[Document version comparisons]
■ ■ ■ ■ ■ ■ ■

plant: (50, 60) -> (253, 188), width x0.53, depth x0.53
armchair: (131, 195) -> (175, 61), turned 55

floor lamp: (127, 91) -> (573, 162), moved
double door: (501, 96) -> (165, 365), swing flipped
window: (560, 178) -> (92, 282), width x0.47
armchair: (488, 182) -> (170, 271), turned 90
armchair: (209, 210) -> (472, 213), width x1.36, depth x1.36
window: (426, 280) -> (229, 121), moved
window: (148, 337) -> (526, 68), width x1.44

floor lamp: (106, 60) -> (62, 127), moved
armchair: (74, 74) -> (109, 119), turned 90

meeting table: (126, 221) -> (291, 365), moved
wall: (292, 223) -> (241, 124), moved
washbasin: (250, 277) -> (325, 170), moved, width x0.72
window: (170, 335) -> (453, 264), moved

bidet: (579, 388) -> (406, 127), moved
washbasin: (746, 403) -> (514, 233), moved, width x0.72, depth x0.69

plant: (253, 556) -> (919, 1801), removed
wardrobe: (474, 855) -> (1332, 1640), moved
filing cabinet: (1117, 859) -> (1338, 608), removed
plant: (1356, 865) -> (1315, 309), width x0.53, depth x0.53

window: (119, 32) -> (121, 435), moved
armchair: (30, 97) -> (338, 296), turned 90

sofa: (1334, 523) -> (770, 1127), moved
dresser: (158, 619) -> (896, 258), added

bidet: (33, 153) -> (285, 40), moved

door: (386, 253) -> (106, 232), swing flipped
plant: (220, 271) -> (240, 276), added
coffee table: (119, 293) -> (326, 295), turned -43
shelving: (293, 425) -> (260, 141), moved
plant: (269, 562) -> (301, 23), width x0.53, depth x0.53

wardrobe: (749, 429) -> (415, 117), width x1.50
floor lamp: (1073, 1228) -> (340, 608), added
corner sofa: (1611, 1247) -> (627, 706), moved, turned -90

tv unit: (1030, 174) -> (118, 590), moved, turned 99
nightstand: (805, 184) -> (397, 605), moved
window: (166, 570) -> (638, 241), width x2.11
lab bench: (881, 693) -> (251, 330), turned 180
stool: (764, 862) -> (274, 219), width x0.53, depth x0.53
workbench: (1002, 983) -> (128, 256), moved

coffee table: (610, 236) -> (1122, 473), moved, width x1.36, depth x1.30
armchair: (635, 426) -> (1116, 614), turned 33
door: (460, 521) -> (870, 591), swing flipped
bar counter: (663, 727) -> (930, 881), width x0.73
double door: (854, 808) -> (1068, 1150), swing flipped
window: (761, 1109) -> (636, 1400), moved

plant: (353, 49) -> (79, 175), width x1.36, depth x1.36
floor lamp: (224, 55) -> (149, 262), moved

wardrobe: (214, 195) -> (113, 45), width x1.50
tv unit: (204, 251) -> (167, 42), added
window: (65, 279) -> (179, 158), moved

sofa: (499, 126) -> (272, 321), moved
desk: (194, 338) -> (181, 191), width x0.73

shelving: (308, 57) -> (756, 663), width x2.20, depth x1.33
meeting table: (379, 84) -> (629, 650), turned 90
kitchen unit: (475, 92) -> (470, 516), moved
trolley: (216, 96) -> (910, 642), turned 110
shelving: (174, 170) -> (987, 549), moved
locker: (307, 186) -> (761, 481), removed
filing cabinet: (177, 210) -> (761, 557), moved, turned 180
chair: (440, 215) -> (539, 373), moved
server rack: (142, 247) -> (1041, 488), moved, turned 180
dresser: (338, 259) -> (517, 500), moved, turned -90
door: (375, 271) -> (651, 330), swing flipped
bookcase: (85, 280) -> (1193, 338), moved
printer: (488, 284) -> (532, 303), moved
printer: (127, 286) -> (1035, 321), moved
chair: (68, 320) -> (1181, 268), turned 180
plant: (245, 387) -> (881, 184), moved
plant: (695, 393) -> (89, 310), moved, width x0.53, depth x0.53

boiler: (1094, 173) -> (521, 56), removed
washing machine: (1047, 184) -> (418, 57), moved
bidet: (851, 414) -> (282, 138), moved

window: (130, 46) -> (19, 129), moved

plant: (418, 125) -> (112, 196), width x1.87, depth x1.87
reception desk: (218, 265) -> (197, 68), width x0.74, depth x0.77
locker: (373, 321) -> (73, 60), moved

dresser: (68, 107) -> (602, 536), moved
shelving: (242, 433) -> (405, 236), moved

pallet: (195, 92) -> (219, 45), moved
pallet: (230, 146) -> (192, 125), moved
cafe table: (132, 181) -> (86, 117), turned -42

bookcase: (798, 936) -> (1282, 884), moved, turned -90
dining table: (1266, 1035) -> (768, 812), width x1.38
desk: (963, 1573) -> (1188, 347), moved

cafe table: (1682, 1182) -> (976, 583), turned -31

■ ■ ■ ■ ■ ■ ■

» Instructions to follow: Check each line of the data above for the word "desk" and say how many lines have it. Give the number alone.

» Task result: 3